WHAT YOU NEED TO DO ▸ Report how many lines of the records below contain the string "Jongh", treating uppercase and lowercase as different. Answer with the number only.
►
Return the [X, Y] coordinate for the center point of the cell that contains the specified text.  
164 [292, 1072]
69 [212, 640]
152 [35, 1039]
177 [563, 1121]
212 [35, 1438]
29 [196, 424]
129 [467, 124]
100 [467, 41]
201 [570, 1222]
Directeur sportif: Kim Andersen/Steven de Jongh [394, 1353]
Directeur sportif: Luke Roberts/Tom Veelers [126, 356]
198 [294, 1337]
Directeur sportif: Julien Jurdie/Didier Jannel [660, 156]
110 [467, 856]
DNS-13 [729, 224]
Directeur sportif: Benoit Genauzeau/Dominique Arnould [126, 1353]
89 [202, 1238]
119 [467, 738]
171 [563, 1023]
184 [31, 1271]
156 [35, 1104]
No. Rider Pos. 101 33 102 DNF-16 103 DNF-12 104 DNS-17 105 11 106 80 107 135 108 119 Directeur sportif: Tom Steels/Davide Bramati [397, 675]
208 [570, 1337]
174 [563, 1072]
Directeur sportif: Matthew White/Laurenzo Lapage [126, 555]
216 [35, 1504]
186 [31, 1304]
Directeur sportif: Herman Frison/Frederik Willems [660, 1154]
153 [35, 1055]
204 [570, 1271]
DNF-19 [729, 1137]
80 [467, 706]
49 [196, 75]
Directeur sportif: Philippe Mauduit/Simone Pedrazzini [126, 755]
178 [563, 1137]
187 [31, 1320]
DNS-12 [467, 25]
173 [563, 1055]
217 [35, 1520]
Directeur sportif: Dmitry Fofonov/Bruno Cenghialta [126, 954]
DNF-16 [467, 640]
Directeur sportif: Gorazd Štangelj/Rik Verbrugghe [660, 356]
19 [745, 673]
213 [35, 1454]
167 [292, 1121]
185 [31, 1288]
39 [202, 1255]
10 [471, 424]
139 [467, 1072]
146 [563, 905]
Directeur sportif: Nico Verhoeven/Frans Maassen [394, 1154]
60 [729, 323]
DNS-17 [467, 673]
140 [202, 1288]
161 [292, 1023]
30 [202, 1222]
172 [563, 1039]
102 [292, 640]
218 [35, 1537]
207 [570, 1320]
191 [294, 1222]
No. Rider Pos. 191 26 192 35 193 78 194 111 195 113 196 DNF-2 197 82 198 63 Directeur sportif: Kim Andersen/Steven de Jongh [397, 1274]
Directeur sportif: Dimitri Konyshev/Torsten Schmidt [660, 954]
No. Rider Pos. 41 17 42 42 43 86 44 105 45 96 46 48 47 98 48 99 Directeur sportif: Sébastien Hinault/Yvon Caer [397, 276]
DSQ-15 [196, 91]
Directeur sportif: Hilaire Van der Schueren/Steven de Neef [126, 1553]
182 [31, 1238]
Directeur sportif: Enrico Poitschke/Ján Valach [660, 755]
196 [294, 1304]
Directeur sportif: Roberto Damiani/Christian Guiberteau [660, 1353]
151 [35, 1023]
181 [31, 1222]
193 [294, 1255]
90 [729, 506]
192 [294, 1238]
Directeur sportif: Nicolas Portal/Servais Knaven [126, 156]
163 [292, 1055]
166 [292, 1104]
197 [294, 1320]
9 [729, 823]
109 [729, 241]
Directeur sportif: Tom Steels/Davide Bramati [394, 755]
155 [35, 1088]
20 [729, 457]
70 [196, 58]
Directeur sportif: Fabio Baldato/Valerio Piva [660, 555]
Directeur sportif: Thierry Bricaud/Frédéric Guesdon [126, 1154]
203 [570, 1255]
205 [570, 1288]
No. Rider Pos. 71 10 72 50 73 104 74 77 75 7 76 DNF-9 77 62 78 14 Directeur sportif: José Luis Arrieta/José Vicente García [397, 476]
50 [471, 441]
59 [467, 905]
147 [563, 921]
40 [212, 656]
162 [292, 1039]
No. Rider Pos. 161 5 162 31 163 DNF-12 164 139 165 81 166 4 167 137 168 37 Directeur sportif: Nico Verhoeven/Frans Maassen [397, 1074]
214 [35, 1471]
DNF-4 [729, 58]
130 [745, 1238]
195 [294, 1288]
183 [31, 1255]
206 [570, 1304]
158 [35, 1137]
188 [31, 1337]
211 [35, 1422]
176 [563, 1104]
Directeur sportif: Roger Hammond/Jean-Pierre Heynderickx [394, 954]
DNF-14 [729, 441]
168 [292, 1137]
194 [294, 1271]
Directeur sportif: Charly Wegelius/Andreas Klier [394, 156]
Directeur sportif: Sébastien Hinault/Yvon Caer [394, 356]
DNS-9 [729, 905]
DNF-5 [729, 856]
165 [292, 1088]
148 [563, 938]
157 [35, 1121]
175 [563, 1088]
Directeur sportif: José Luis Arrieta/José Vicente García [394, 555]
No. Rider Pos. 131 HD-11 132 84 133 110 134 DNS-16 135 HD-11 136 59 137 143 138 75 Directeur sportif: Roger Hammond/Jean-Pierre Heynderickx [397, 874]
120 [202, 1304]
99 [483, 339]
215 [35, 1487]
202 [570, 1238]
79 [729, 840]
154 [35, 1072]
◄
ANSWER IN FULL ▸ 2